====== Extracted records ======
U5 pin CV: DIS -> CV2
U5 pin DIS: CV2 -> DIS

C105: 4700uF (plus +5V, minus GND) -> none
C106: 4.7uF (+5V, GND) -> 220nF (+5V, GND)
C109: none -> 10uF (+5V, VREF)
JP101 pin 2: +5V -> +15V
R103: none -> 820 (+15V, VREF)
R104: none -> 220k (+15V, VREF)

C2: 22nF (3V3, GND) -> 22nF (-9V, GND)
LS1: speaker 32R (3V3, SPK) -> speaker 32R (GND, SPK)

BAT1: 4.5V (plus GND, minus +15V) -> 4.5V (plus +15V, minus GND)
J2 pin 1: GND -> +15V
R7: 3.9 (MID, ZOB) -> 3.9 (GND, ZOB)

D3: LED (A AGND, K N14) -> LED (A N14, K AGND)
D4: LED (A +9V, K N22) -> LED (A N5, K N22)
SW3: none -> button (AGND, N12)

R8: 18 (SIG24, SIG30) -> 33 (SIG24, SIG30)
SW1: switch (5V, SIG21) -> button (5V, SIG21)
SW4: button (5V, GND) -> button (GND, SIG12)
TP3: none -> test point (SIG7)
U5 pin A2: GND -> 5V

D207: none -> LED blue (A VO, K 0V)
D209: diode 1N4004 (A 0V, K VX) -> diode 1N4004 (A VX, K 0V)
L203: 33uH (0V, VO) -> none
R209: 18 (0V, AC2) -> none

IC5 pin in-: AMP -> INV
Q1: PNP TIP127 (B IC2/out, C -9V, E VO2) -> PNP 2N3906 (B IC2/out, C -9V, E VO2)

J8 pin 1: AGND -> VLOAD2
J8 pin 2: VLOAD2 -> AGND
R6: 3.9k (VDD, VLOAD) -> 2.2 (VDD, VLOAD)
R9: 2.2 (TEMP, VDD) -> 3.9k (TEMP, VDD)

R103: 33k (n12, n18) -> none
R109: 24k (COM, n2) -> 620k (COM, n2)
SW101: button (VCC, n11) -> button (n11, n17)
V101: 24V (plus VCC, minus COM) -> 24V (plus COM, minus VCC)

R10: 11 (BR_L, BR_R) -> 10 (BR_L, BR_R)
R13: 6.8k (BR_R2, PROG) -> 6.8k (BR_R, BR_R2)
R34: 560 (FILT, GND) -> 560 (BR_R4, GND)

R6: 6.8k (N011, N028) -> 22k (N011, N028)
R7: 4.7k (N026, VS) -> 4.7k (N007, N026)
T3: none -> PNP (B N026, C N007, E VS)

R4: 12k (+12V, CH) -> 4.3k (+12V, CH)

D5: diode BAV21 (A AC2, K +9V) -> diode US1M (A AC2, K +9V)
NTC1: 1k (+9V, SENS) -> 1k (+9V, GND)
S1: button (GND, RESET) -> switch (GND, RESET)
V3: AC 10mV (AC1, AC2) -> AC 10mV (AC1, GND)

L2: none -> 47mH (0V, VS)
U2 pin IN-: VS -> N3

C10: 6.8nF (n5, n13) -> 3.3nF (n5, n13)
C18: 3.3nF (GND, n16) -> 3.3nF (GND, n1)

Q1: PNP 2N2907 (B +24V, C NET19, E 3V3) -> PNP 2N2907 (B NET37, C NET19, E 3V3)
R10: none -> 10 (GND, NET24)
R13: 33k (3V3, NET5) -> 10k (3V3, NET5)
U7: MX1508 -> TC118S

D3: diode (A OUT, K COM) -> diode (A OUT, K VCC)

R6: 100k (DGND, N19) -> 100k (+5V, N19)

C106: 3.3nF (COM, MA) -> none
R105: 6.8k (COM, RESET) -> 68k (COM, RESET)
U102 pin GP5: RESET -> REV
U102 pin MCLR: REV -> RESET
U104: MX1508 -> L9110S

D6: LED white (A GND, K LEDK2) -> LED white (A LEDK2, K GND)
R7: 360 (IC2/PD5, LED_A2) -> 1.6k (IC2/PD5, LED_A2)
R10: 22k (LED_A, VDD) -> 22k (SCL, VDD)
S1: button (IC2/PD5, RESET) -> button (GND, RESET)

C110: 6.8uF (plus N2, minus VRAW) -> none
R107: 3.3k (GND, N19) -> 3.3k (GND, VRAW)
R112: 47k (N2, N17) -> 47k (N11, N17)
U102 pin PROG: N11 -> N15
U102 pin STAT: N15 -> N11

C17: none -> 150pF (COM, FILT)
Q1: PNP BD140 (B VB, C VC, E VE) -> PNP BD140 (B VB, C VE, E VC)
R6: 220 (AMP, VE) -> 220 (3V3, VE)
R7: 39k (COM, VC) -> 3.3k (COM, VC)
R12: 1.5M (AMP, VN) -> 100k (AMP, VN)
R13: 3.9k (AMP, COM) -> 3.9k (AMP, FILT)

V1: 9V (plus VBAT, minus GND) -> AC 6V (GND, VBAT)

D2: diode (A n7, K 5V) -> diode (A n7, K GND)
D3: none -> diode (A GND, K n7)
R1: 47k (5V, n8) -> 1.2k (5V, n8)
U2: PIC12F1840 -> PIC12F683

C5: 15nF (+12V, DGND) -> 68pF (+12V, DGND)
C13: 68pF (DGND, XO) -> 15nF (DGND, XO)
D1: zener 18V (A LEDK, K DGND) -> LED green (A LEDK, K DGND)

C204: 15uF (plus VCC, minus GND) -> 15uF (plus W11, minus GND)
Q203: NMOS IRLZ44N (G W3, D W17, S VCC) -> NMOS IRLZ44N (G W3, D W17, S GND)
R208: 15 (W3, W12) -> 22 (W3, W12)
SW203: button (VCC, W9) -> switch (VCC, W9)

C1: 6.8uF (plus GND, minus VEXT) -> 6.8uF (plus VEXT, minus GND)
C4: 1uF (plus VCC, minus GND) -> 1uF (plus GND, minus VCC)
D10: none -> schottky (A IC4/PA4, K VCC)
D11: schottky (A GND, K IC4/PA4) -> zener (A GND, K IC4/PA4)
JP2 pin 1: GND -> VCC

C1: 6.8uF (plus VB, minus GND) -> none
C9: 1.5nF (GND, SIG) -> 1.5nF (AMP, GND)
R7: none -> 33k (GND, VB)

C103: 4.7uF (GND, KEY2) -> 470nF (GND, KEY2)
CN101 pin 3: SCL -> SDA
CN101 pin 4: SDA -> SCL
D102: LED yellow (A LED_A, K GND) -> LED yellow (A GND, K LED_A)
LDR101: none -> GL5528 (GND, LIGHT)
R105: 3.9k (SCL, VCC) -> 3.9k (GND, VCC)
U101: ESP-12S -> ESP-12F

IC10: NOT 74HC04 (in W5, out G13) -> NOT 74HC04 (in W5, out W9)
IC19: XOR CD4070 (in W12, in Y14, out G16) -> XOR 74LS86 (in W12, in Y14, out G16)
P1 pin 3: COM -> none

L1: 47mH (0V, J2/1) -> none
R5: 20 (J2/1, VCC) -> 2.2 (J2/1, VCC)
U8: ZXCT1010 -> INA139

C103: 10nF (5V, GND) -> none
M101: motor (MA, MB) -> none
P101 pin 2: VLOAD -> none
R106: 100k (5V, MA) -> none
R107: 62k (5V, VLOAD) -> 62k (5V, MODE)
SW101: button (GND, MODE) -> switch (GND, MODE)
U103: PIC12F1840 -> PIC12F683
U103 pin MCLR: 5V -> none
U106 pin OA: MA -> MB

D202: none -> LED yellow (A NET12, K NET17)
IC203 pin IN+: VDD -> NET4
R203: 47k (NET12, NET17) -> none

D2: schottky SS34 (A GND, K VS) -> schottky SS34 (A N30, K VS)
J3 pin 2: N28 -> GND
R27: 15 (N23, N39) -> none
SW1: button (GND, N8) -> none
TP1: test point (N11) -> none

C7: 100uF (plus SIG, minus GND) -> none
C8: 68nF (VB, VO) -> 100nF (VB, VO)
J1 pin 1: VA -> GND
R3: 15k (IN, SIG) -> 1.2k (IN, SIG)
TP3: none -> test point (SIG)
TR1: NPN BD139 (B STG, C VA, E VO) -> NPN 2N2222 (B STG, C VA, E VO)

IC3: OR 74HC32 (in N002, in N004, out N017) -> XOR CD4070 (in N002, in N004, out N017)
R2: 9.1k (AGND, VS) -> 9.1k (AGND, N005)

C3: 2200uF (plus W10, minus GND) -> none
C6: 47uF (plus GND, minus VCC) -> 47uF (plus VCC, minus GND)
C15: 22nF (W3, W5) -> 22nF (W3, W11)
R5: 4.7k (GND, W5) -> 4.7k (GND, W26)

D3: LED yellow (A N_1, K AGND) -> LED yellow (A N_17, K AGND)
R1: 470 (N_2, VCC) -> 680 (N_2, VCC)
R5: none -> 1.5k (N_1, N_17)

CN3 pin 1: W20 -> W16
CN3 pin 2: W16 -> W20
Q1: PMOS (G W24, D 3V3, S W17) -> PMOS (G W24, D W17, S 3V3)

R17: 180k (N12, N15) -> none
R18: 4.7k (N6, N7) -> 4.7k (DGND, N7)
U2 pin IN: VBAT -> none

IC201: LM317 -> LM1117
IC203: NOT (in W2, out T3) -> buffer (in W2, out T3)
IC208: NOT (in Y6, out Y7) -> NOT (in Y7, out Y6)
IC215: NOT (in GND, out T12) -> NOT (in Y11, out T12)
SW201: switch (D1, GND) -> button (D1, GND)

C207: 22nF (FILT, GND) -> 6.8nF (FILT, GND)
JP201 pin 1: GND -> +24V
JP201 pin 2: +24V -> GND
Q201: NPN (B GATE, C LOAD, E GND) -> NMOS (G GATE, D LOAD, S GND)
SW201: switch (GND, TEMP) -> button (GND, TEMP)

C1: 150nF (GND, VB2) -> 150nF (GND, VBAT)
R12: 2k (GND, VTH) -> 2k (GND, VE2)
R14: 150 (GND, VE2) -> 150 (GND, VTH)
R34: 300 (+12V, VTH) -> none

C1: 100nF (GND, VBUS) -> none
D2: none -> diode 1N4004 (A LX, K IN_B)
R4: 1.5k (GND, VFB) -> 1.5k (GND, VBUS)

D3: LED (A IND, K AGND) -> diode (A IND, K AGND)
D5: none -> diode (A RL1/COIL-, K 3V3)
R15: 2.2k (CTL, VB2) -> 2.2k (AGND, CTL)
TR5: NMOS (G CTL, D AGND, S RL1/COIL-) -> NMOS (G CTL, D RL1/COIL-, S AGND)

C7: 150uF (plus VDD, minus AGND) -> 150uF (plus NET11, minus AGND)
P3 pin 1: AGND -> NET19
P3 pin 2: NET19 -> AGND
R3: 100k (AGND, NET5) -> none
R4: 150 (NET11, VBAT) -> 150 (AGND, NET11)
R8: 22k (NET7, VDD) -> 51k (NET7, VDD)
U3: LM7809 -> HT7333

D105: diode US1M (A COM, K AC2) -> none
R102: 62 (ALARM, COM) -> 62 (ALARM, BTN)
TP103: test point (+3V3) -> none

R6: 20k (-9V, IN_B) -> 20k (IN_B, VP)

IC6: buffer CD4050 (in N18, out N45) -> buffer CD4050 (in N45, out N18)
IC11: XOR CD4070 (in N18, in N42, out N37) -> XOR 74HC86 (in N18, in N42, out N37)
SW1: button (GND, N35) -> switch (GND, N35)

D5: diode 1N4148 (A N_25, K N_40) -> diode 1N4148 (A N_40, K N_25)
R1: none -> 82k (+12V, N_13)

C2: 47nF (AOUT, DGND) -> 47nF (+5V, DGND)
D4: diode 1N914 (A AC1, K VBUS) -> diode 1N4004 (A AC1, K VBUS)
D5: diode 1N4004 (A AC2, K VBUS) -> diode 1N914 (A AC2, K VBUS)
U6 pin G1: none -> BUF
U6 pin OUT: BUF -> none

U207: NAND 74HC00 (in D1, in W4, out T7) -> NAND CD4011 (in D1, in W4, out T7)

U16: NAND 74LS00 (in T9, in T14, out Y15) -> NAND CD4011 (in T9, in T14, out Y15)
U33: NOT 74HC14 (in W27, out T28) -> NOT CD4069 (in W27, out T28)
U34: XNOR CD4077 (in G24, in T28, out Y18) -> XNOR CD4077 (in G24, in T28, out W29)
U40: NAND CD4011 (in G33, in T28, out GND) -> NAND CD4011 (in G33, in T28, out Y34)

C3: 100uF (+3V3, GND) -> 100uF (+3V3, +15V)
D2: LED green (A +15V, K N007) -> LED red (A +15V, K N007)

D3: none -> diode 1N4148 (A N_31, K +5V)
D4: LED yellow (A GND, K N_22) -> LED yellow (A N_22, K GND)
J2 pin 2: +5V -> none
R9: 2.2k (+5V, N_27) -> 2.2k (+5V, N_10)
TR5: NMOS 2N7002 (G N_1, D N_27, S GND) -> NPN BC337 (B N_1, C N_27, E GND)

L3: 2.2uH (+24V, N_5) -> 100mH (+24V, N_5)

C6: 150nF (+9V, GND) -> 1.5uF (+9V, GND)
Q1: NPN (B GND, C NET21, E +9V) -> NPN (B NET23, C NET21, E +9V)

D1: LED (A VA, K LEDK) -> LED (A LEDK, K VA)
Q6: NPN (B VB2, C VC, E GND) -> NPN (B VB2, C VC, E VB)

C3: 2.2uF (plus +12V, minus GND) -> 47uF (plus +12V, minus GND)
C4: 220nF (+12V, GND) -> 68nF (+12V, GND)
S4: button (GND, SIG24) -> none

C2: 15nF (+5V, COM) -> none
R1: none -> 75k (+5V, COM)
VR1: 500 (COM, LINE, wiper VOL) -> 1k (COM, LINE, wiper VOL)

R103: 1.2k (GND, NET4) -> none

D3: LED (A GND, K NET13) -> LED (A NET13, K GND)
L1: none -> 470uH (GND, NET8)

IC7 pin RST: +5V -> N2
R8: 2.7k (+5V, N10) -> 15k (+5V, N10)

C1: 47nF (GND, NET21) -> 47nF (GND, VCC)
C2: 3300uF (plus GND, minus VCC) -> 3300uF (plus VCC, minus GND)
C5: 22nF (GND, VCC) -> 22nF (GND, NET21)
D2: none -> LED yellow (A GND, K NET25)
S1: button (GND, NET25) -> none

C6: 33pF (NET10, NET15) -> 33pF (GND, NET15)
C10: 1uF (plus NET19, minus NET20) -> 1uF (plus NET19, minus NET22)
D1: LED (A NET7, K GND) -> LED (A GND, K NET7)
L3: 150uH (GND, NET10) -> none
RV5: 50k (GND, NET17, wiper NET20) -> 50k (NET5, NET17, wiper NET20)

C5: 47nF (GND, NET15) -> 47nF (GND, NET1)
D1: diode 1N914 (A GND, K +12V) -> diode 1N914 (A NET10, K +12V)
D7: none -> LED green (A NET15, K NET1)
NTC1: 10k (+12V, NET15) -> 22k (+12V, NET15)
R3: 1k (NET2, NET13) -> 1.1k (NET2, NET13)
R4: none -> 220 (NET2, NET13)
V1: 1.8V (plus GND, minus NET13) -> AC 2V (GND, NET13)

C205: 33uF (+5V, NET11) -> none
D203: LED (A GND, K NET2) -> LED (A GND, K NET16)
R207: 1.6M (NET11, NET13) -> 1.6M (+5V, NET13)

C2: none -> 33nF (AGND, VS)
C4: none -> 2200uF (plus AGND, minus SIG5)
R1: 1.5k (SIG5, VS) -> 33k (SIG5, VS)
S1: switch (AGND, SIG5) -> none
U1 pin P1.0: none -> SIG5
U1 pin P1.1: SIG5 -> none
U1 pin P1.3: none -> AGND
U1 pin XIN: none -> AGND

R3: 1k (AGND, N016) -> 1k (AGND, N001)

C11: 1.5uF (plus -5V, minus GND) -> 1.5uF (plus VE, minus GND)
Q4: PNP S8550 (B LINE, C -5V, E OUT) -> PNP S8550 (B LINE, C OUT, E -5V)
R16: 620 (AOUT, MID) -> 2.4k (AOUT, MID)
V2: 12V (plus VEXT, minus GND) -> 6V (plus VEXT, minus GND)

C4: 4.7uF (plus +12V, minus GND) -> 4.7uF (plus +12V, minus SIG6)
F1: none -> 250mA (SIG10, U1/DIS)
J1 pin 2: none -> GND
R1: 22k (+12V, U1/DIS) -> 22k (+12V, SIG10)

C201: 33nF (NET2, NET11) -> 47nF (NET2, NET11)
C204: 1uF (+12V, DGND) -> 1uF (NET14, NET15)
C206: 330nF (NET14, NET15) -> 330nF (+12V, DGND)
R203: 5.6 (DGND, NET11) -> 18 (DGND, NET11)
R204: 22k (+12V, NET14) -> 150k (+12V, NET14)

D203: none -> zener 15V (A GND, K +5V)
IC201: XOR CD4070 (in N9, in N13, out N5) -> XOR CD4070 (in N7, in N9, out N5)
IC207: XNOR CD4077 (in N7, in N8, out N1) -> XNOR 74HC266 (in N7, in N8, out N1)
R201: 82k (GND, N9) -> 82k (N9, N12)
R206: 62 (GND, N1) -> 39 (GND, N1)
======
- _Task to complete_:
Look through the data above. Find each line with the string "yellow" and copy it.

- _Answer to the problem_:
D102: LED yellow (A LED_A, K GND) -> LED yellow (A GND, K LED_A)
D202: none -> LED yellow (A NET12, K NET17)
D3: LED yellow (A N_1, K AGND) -> LED yellow (A N_17, K AGND)
D4: LED yellow (A GND, K N_22) -> LED yellow (A N_22, K GND)
D2: none -> LED yellow (A GND, K NET25)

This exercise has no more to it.